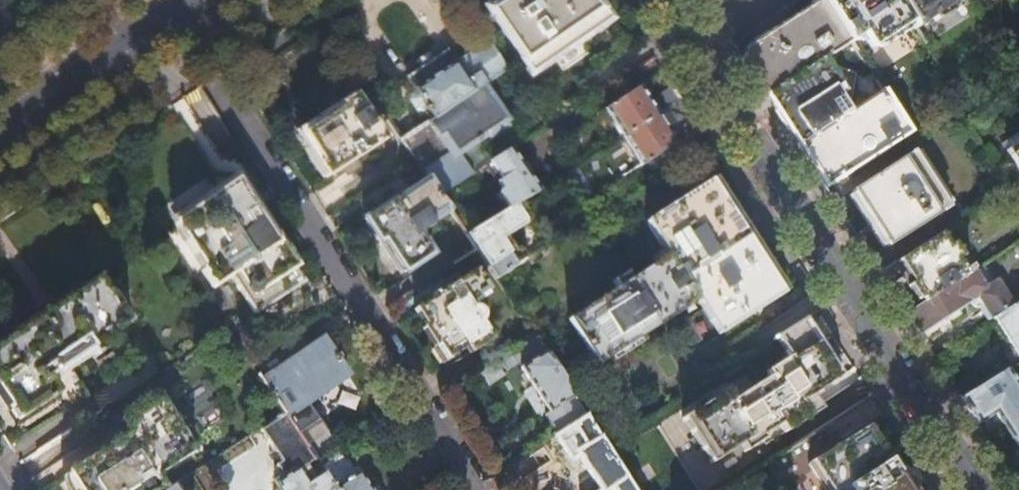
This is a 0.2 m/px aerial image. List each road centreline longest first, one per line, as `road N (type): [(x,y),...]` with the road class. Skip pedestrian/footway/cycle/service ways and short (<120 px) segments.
road 1 (residential): [(687,37),(975,489)]
road 2 (residential): [(479,489),(276,176)]
road 3 (residential): [(0,133),(193,0)]

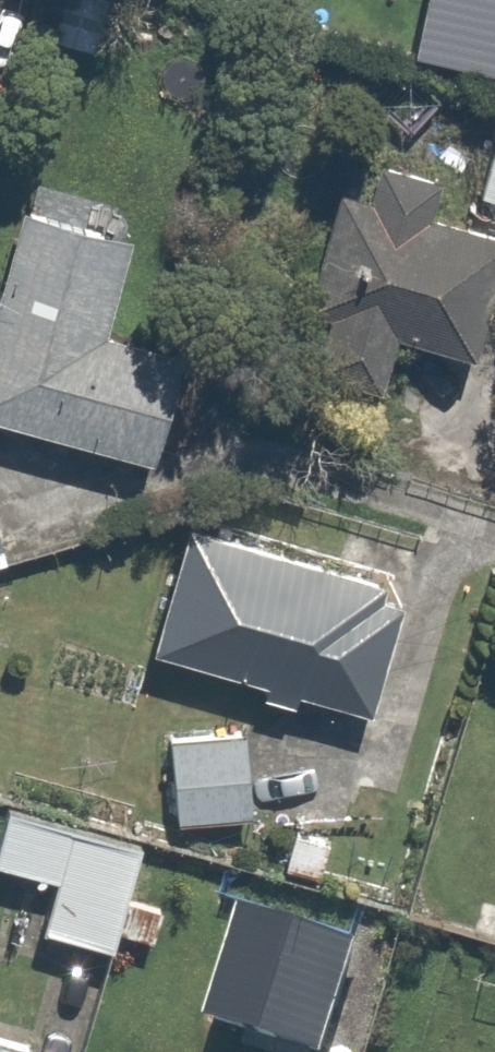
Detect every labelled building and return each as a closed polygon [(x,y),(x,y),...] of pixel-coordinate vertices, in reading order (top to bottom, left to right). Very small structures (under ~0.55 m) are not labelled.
[(427,8),(494,27),(494,0),(429,0),(427,8)] [(486,194),(494,196),(494,148),(486,194)] [(331,315),(320,350),(392,372),(403,337),(483,362),(494,322),(494,234),(441,217),(450,186),(378,164),(368,194),(353,190),(315,310),(331,315)] [(21,206),(0,297),(0,421),(169,461),(193,360),(116,341),(141,235),(21,206)] [(190,521),(157,650),(372,705),(405,575),(190,521)] [(254,724),(168,734),(179,820),(264,810),(254,724)] [(18,801),(0,862),(0,865),(56,881),(41,932),(119,955),(153,841),(18,801)] [(247,906),(217,1026),(324,1051),(333,1051),(372,894),(230,858),(220,899),(247,906)]
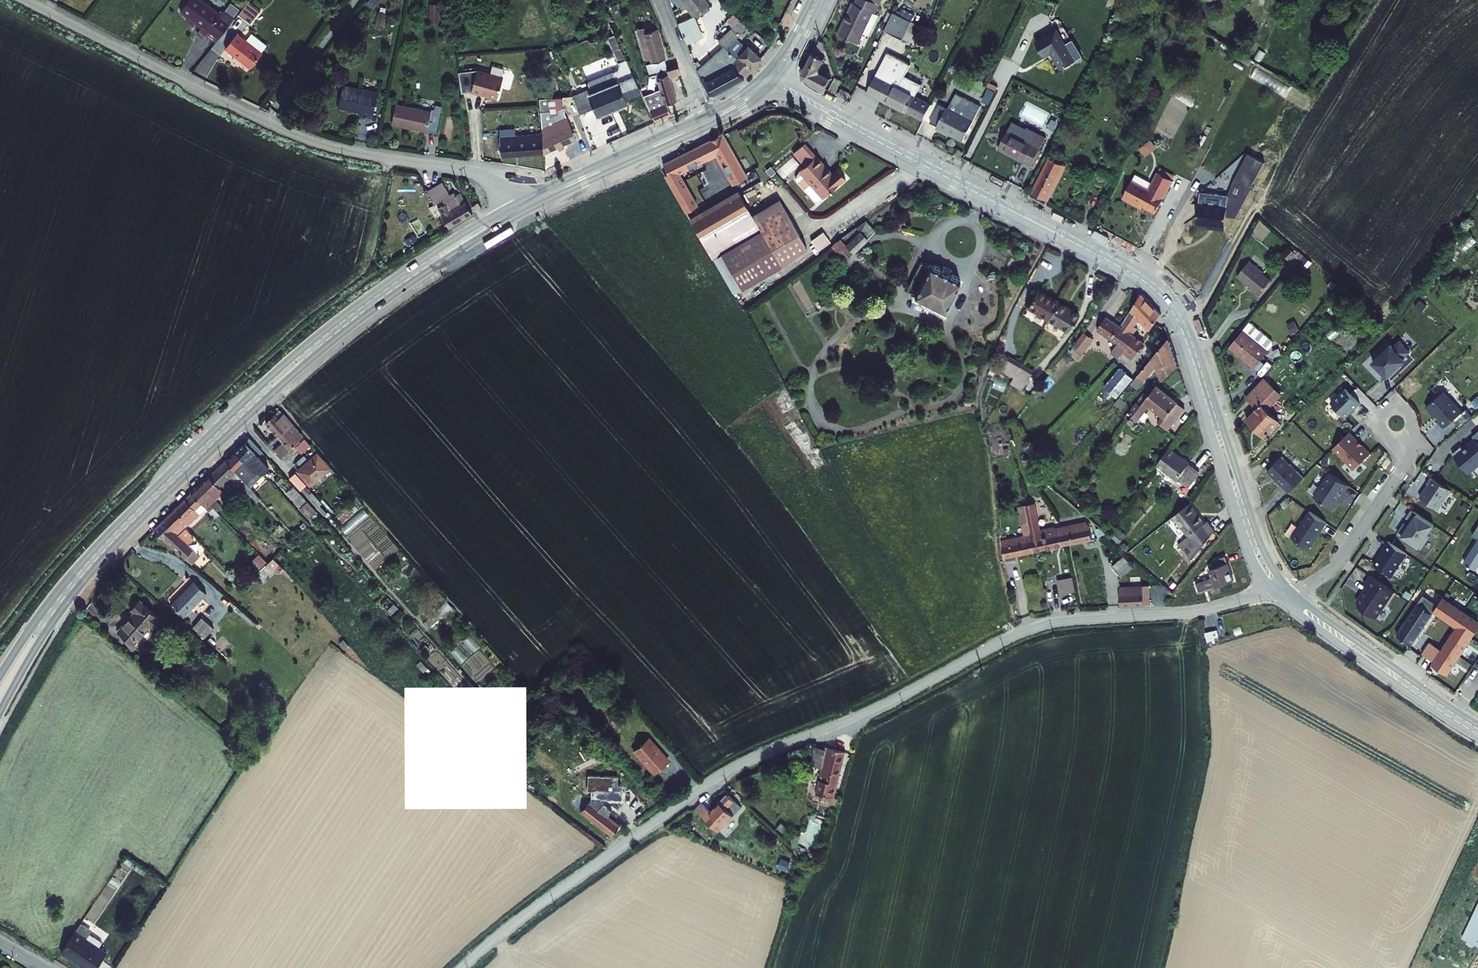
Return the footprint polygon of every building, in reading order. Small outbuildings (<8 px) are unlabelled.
[(203,0),(184,0),(179,7),(200,23),(195,29),(202,34),(204,31),(213,39),(228,19),(232,14),(222,7),(219,12),(203,0)] [(235,10),(249,21),(260,7),(250,0),(243,0),(235,10)] [(694,13),(711,2),(709,0),(685,0),(694,13)] [(879,0),(856,0),(855,0),(852,0),(848,8),(853,10),(849,19),(846,18),(839,32),(857,41),(863,30),(869,33),(880,13),(876,11),(881,1),(879,0)] [(848,8),(837,31),(839,32),(846,18),(849,19),(853,10),(848,8)] [(914,19),(897,10),(887,29),(905,38),(914,19)] [(693,14),(677,21),(686,40),(702,33),(693,14)] [(736,35),(739,32),(740,31),(734,25),(720,37),(726,44),(736,35)] [(641,30),(637,32),(644,57),(650,56),(654,71),(655,74),(668,70),(667,67),(655,27),(646,30),(644,27),(641,28),(641,30)] [(258,46),(234,28),(221,44),(234,54),(235,53),(247,61),(258,46)] [(1070,45),(1061,30),(1041,42),(1049,56),(1054,53),(1064,70),(1079,61),(1070,45)] [(615,32),(607,36),(610,42),(617,39),(615,32)] [(726,44),(718,51),(743,74),(761,55),(749,41),(746,45),(736,35),(726,44)] [(823,41),(819,39),(803,70),(806,76),(826,86),(832,74),(829,73),(830,71),(826,69),(824,71),(823,70),(822,69),(821,67),(820,65),(825,56),(821,54),(824,46),(823,41)] [(1085,57),(1076,41),(1070,45),(1079,61),(1085,57)] [(577,94),(580,104),(592,99),(597,111),(627,99),(622,87),(638,81),(621,45),(613,48),(619,61),(623,69),(614,72),(613,70),(588,81),(590,88),(577,94)] [(718,51),(698,67),(703,73),(700,75),(709,92),(743,74),(718,51)] [(611,64),(613,70),(614,72),(623,69),(619,61),(611,64)] [(497,94),(503,73),(491,69),(491,68),(478,64),(458,68),(462,88),(471,87),(481,90),(482,88),(487,90),(488,91),(497,94)] [(654,71),(647,73),(652,92),(660,90),(664,101),(675,98),(669,75),(681,72),(678,64),(667,67),(668,70),(655,74),(654,71)] [(908,86),(878,71),(869,88),(910,109),(911,108),(926,116),(934,101),(919,93),(925,80),(914,75),(908,86)] [(834,78),(830,86),(836,90),(838,86),(834,78)] [(588,81),(575,86),(577,94),(590,88),(588,81)] [(842,85),(838,90),(852,98),(855,92),(842,85)] [(378,92),(343,86),(340,106),(367,111),(366,116),(373,117),(378,92)] [(997,91),(990,88),(988,93),(994,96),(997,91)] [(966,137),(985,103),(960,89),(952,105),(943,100),(934,117),(941,122),(941,123),(966,137)] [(549,95),(539,95),(540,107),(550,106),(549,95)] [(664,101),(649,106),(655,118),(669,112),(664,101)] [(441,112),(398,104),(394,124),(428,131),(429,129),(437,131),(441,112)] [(541,127),(543,148),(556,143),(558,147),(565,144),(563,140),(576,134),(567,113),(561,116),(558,109),(550,113),(552,120),(541,124),(541,127)] [(514,121),(499,122),(499,130),(514,129),(514,121)] [(1014,121),(1000,146),(1034,165),(1050,135),(1029,124),(1027,128),(1014,121)] [(514,129),(499,130),(500,150),(543,148),(541,127),(514,129)] [(740,167),(719,130),(664,161),(670,173),(667,175),(690,217),(702,211),(679,170),(716,149),(734,181),(748,173),(745,168),(743,169),(741,167),(740,167)] [(1152,139),(1141,148),(1147,155),(1158,146),(1152,139)] [(810,163),(804,167),(805,168),(809,174),(804,178),(810,186),(816,182),(828,196),(828,197),(853,177),(845,166),(837,172),(821,153),(821,154),(810,140),(799,150),(810,163)] [(1069,164),(1055,156),(1037,190),(1051,197),(1069,164)] [(1166,169),(1165,172),(1179,179),(1180,176),(1166,169)] [(1158,183),(1142,174),(1129,197),(1144,204),(1145,202),(1162,212),(1179,180),(1179,179),(1165,172),(1164,171),(1158,183)] [(444,178),(428,187),(436,200),(444,196),(446,201),(439,205),(450,225),(474,211),(461,189),(457,192),(455,189),(451,191),(444,178)] [(828,196),(816,182),(810,186),(819,198),(822,198),(825,198),(828,196)] [(739,188),(702,211),(690,217),(701,235),(749,206),(739,188)] [(475,190),(470,193),(473,199),(479,195),(475,190)] [(780,194),(762,205),(786,245),(804,234),(780,194)] [(1206,205),(1202,224),(1230,228),(1233,209),(1223,208),(1225,198),(1216,197),(1214,197),(1211,198),(1209,199),(1208,200),(1206,202),(1206,205)] [(752,210),(749,206),(701,235),(735,290),(810,244),(804,234),(786,245),(762,205),(752,210)] [(871,213),(844,235),(854,247),(881,225),(871,213)] [(820,250),(832,242),(825,231),(812,239),(820,250)] [(1466,249),(1477,241),(1473,235),(1462,243),(1466,249)] [(1293,269),(1300,275),(1310,262),(1303,257),(1293,269)] [(930,263),(922,259),(908,287),(916,291),(915,292),(950,310),(957,297),(955,296),(964,278),(962,276),(963,274),(956,270),(954,273),(941,266),(942,264),(935,260),(934,262),(931,261),(930,263)] [(1255,296),(1263,303),(1276,287),(1268,280),(1269,279),(1255,267),(1242,283),(1256,295),(1255,296)] [(1331,293),(1338,298),(1344,290),(1338,285),(1331,293)] [(1065,299),(1045,287),(1034,304),(1054,316),(1065,299)] [(1144,296),(1122,327),(1133,335),(1136,332),(1133,330),(1141,319),(1153,329),(1164,314),(1144,296)] [(1086,312),(1065,299),(1054,316),(1074,328),(1078,321),(1079,322),(1086,312)] [(1108,317),(1098,330),(1127,351),(1137,337),(1133,335),(1122,327),(1108,317)] [(1263,335),(1255,328),(1249,336),(1257,342),(1263,335)] [(1098,339),(1089,333),(1079,346),(1088,353),(1098,339)] [(1249,336),(1237,350),(1245,357),(1244,358),(1262,373),(1275,358),(1273,356),(1278,350),(1277,347),(1263,335),(1257,342),(1249,336)] [(1151,347),(1137,337),(1127,351),(1135,357),(1133,360),(1137,362),(1142,356),(1144,357),(1151,347)] [(1180,366),(1172,338),(1118,402),(1128,410),(1150,384),(1147,382),(1160,367),(1166,381),(1180,366)] [(1412,348),(1402,338),(1395,344),(1393,342),(1375,359),(1390,374),(1408,357),(1406,355),(1412,348)] [(1027,360),(1014,352),(1005,365),(1019,374),(1027,360)] [(1039,367),(1027,360),(1019,374),(1014,381),(1026,388),(1039,367)] [(1138,376),(1126,366),(1109,386),(1121,396),(1138,376)] [(1191,406),(1164,382),(1149,399),(1145,397),(1133,411),(1137,414),(1137,416),(1138,417),(1139,418),(1141,418),(1142,416),(1143,415),(1144,416),(1156,402),(1168,412),(1163,418),(1173,427),(1191,406)] [(1253,424),(1272,440),(1287,424),(1275,413),(1288,398),(1269,383),(1253,402),(1264,412),(1253,424)] [(1348,385),(1334,399),(1348,414),(1363,401),(1348,385)] [(775,395),(781,402),(791,395),(785,387),(775,395)] [(1463,407),(1444,387),(1428,403),(1447,422),(1455,415),(1462,422),(1474,410),(1467,403),(1463,407)] [(1291,420),(1298,426),(1308,415),(1301,409),(1291,420)] [(281,434),(294,423),(287,415),(283,418),(278,412),(269,421),(281,434)] [(803,420),(814,436),(805,419),(803,420)] [(294,423),(281,434),(289,443),(280,451),(285,456),(306,437),(294,423)] [(1474,430),(1476,433),(1465,443),(1463,441),(1455,449),(1473,468),(1477,462),(1477,427),(1474,430)] [(1361,437),(1352,429),(1336,445),(1356,466),(1373,450),(1364,441),(1362,443),(1359,439),(1361,437)] [(252,435),(238,448),(247,458),(245,460),(250,466),(252,464),(258,471),(269,463),(260,453),(265,449),(252,435)] [(1207,466),(1176,443),(1164,459),(1195,482),(1207,466)] [(238,448),(231,456),(246,474),(248,472),(246,470),(250,466),(245,460),(247,458),(238,448)] [(1270,469),(1292,490),(1307,474),(1285,453),(1270,469)] [(318,454),(301,469),(314,483),(330,468),(318,454)] [(231,456),(213,473),(223,483),(225,482),(230,487),(239,480),(241,482),(243,480),(241,478),(246,474),(231,456)] [(1351,482),(1333,469),(1317,494),(1335,506),(1342,494),(1341,494),(1345,489),(1346,490),(1351,482)] [(299,470),(293,476),(303,487),(309,482),(299,470)] [(213,473),(197,488),(209,501),(210,502),(227,487),(223,483),(213,473)] [(1421,473),(1418,482),(1427,485),(1430,476),(1421,473)] [(1454,486),(1435,473),(1430,481),(1431,481),(1423,494),(1441,506),(1454,486)] [(296,484),(290,489),(310,511),(316,505),(296,484)] [(307,485),(303,489),(318,504),(322,500),(307,485)] [(197,488),(180,504),(192,517),(209,501),(197,488)] [(1035,532),(1039,550),(1069,543),(1064,525),(1045,530),(1037,500),(1027,503),(1035,532)] [(1210,521),(1195,501),(1179,514),(1194,533),(1188,538),(1202,556),(1221,529),(1213,519),(1210,521)] [(1035,532),(1027,503),(1021,504),(1029,533),(1004,538),(1008,556),(1039,550),(1035,532)] [(180,504),(166,517),(178,530),(187,521),(188,523),(194,518),(192,517),(180,504)] [(349,505),(336,513),(342,521),(354,513),(349,505)] [(1436,521),(1414,506),(1410,514),(1415,517),(1411,522),(1407,520),(1401,529),(1424,545),(1432,532),(1430,531),(1436,521)] [(1329,519),(1312,508),(1295,535),(1312,546),(1329,519)] [(166,517),(158,525),(188,554),(197,545),(195,543),(194,544),(178,530),(166,517)] [(209,517),(206,520),(209,523),(214,528),(217,525),(209,517)] [(1082,521),(1064,525),(1069,543),(1096,537),(1093,525),(1091,526),(1090,521),(1083,523),(1082,521)] [(1474,534),(1477,537),(1464,563),(1477,571),(1477,526),(1474,534)] [(1410,550),(1391,537),(1385,545),(1386,546),(1377,561),(1394,573),(1410,550)] [(264,551),(254,561),(262,570),(272,560),(264,551)] [(194,562),(200,567),(208,559),(202,554),(194,562)] [(1204,580),(1206,589),(1239,579),(1231,554),(1218,558),(1221,565),(1215,567),(1218,576),(1204,580)] [(1137,568),(1131,558),(1120,566),(1126,575),(1137,568)] [(1144,571),(1140,566),(1137,568),(1126,575),(1129,579),(1131,581),(1144,571)] [(1396,587),(1373,572),(1367,581),(1370,583),(1360,598),(1360,602),(1378,614),(1396,587)] [(195,574),(174,598),(186,609),(207,585),(195,574)] [(1080,591),(1076,576),(1062,580),(1066,595),(1080,591)] [(1156,583),(1127,585),(1128,604),(1157,602),(1156,583)] [(138,607),(121,625),(136,639),(153,620),(157,623),(165,614),(142,594),(134,604),(138,607)] [(1460,672),(1477,646),(1477,613),(1473,609),(1455,596),(1446,610),(1473,628),(1450,660),(1436,650),(1425,665),(1440,676),(1448,663),(1460,672)] [(1408,633),(1422,643),(1446,610),(1432,599),(1408,633)] [(194,626),(207,638),(217,628),(203,615),(194,626)] [(1221,629),(1214,631),(1217,639),(1224,637),(1221,629)] [(655,735),(651,738),(657,745),(661,742),(655,735)] [(657,745),(651,738),(644,744),(650,751),(647,754),(656,764),(659,761),(665,768),(673,761),(667,754),(670,752),(661,742),(657,745)] [(644,744),(641,748),(647,754),(650,751),(644,744)] [(828,749),(823,769),(838,773),(842,752),(828,749)] [(676,758),(670,752),(667,754),(673,761),(676,758)] [(659,761),(656,764),(662,771),(665,768),(659,761)] [(816,801),(831,805),(838,773),(823,769),(816,801)] [(622,787),(612,775),(592,795),(595,798),(587,807),(617,831),(625,821),(607,807),(614,800),(611,797),(622,787)] [(737,792),(721,808),(734,821),(750,805),(737,792)] [(721,808),(710,798),(704,804),(728,827),(734,821),(721,808)] [(816,844),(823,821),(814,818),(807,841),(816,844)] [(1467,936),(1477,942),(1477,914),(1467,936)] [(89,921),(86,919),(76,934),(78,936),(89,921)] [(89,921),(78,936),(76,934),(67,947),(73,952),(77,946),(94,958),(91,964),(96,967),(97,967),(112,947),(103,941),(90,932),(94,927),(96,925),(89,921)] [(107,935),(94,927),(90,932),(103,941),(107,935)] [(77,946),(73,952),(91,964),(94,958),(77,946)]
+--
WHAT THE TASK ASKS:
In the records above, find each line holding "building" and copy it.

COMPLETED TASK:
Detect every labelled building and return each as a closed polygon [(x,y),(x,y),...] of pixel-coordinate vertices, in reading order (top to bottom, left to right). Very small structures (under ~0.55 m) are not labelled.
Return the footprint polygon of every building, in reading order. Small outbuildings (<8 px) are unlabelled.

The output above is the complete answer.